___ Data supplied

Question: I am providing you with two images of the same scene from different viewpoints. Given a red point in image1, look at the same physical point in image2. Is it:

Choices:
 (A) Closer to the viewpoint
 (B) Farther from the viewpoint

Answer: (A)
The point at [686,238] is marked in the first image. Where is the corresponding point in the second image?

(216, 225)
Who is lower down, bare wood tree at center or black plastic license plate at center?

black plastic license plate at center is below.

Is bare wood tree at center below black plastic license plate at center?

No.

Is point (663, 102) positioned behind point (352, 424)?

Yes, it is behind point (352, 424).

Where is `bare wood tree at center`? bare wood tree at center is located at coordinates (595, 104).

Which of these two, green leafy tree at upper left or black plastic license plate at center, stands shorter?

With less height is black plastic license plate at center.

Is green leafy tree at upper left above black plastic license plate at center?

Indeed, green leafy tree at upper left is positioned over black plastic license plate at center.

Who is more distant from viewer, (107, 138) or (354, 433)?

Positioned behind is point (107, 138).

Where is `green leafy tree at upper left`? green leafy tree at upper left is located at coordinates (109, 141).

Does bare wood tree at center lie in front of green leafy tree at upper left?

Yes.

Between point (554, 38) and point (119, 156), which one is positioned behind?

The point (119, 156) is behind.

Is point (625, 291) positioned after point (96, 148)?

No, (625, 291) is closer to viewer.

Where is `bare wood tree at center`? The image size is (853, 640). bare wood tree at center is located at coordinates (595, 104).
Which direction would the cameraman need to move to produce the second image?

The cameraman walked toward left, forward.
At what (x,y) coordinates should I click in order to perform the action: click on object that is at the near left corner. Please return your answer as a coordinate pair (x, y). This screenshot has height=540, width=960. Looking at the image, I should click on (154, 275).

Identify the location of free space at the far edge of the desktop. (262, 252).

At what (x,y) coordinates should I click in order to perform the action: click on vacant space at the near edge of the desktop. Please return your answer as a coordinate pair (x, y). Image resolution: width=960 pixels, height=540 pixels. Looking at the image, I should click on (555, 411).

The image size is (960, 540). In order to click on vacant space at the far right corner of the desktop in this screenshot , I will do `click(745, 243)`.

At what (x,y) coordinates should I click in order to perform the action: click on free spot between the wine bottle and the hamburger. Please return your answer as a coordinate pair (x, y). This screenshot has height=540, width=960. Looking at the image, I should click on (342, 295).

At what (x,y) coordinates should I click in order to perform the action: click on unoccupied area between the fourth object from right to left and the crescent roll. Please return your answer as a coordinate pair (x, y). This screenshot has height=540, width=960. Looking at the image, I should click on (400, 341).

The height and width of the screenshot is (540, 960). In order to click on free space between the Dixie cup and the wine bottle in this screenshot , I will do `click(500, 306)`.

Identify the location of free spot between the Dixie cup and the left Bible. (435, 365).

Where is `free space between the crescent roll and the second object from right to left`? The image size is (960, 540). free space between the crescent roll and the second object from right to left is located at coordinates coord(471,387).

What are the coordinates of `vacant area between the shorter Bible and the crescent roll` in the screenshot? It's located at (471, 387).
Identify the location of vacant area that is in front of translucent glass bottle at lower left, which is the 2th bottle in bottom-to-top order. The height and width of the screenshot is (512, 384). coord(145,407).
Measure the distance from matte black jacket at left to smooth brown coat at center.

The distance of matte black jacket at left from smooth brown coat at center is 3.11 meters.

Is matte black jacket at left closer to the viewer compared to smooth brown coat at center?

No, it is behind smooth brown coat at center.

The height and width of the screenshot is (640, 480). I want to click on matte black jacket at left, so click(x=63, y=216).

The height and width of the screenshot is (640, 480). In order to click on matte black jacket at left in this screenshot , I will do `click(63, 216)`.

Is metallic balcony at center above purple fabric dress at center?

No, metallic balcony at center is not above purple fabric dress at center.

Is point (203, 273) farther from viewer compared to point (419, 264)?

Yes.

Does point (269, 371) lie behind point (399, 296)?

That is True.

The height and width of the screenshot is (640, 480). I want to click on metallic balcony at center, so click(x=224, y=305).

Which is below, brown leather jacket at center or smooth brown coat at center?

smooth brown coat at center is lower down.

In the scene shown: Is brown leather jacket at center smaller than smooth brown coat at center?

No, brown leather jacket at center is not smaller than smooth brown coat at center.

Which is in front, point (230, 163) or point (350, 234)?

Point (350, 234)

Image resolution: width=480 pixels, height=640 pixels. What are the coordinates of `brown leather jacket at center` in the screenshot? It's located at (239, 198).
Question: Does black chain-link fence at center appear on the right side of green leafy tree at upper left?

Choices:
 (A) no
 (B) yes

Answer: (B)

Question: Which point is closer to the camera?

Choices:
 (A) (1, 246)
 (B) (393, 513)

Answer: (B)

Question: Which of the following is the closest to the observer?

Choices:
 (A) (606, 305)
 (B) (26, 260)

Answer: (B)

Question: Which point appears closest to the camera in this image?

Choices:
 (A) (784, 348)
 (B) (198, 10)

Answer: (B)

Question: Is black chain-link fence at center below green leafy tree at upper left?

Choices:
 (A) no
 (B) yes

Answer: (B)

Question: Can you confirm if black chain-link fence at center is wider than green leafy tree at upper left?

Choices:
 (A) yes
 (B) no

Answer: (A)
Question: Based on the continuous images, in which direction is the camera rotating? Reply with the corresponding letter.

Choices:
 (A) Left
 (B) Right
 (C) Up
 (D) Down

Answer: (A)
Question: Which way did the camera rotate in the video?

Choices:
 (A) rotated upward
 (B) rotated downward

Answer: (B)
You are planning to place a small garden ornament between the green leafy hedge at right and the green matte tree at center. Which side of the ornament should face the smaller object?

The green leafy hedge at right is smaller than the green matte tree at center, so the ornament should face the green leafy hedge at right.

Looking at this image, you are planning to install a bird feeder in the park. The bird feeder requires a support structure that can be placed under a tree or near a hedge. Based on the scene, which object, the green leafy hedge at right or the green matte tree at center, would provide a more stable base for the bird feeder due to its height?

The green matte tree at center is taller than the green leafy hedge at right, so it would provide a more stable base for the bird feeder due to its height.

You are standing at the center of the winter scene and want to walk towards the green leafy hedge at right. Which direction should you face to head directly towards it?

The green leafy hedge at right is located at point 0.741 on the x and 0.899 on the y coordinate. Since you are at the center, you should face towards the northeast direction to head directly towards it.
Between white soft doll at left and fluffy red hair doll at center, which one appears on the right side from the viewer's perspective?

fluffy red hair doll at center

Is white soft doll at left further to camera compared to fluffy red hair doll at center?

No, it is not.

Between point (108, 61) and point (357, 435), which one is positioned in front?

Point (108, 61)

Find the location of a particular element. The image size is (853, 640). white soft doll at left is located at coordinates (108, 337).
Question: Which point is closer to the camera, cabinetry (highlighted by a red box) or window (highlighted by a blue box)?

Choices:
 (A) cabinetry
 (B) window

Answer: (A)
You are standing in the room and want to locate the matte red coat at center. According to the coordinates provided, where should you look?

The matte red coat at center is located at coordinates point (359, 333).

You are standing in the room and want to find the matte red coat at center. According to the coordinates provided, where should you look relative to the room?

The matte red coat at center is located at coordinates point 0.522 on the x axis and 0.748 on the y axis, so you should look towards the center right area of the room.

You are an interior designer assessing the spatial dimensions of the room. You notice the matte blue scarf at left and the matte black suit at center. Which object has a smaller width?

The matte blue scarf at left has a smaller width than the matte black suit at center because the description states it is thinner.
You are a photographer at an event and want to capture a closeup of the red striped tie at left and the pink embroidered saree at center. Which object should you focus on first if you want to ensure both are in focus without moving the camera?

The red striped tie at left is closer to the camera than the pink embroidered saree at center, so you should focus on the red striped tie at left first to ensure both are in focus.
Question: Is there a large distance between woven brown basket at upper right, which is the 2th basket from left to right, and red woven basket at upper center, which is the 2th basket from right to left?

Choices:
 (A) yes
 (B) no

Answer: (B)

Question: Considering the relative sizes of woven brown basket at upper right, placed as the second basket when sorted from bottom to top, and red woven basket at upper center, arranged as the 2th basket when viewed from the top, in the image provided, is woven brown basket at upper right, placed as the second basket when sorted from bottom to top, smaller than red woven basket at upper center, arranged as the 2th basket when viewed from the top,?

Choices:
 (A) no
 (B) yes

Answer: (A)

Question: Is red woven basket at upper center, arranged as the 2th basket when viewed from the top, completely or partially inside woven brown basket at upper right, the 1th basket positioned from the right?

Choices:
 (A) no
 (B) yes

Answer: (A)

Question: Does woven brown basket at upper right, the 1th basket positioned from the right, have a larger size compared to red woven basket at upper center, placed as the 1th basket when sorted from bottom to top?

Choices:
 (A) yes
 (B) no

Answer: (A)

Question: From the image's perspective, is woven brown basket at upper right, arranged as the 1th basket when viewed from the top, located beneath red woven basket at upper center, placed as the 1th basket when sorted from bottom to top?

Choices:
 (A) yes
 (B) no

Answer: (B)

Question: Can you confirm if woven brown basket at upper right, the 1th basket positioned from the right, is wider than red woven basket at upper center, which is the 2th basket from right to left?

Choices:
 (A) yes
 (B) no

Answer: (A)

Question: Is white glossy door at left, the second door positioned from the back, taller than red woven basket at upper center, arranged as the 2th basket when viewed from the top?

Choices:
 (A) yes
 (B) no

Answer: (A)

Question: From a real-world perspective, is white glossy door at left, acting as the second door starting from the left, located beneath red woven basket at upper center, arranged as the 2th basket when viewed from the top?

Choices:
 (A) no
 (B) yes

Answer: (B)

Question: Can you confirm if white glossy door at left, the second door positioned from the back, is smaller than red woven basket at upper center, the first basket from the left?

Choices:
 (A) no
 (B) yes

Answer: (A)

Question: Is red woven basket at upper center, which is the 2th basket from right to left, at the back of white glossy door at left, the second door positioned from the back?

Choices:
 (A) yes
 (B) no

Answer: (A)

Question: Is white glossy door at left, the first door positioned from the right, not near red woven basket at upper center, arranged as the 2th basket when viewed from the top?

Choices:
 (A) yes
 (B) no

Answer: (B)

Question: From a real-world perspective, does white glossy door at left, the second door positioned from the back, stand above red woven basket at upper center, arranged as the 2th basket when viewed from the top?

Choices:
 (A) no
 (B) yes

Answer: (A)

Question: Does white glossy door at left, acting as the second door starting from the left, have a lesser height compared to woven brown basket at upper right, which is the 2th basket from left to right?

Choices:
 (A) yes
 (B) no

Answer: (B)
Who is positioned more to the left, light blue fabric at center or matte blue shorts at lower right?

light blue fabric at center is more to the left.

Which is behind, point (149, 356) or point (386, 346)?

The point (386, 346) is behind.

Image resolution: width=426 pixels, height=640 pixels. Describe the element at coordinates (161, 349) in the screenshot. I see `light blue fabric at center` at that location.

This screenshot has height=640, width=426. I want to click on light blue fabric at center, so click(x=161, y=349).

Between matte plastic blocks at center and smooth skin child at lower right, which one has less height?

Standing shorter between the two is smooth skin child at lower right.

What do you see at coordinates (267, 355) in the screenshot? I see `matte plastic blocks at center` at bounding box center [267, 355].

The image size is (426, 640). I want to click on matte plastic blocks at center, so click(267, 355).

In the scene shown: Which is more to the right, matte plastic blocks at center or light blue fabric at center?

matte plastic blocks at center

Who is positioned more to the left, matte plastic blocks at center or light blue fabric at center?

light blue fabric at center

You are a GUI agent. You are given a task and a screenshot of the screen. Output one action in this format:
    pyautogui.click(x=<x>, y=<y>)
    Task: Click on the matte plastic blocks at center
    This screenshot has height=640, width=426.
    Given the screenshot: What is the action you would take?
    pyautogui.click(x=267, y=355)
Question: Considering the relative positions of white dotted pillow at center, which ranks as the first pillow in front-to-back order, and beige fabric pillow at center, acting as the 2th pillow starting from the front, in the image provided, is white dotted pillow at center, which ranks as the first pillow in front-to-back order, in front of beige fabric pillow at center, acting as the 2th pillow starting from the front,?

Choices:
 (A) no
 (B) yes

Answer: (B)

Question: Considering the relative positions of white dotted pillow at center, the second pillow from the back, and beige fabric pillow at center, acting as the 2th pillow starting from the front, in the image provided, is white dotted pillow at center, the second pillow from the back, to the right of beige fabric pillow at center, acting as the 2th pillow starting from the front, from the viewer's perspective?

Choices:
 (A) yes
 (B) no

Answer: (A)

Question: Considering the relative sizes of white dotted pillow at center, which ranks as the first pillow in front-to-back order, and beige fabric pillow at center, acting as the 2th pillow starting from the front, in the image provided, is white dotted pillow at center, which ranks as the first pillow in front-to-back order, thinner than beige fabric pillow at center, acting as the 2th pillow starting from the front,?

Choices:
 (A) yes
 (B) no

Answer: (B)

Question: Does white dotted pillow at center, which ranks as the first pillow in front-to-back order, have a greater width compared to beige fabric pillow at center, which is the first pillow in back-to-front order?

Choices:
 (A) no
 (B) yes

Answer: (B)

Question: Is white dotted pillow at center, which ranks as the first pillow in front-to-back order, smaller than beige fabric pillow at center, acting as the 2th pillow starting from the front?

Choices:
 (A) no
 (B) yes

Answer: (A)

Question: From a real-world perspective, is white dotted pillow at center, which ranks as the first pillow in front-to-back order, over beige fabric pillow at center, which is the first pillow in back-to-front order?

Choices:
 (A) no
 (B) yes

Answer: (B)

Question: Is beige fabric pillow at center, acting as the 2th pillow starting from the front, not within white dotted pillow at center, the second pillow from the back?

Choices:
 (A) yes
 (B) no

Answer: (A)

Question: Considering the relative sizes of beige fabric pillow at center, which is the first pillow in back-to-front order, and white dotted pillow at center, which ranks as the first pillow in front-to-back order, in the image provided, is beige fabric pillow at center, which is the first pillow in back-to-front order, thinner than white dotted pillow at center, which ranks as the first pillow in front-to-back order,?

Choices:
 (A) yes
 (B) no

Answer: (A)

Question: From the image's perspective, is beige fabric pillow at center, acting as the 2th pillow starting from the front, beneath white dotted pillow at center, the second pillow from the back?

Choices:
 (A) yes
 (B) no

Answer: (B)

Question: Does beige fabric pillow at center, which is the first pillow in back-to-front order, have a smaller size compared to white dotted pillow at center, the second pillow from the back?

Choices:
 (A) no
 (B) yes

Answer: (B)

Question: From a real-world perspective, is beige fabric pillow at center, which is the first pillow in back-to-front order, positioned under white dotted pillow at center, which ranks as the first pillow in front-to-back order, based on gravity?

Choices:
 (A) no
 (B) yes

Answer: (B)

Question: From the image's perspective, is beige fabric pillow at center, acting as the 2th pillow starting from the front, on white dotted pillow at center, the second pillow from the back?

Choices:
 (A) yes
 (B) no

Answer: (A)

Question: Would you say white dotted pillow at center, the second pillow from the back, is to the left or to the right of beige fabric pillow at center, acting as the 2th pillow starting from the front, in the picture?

______

About this exercise>
Rewrite the data from its first line through the line containing "(B) Farther from the viewpoint", changing "red point" to "green point" and leaving everything else unchanged.

Exercise answer>
Question: I am providing you with two images of the same scene from different viewpoints. Given a green point in image1, look at the same physical point in image2. Is it:

Choices:
 (A) Closer to the viewpoint
 (B) Farther from the viewpoint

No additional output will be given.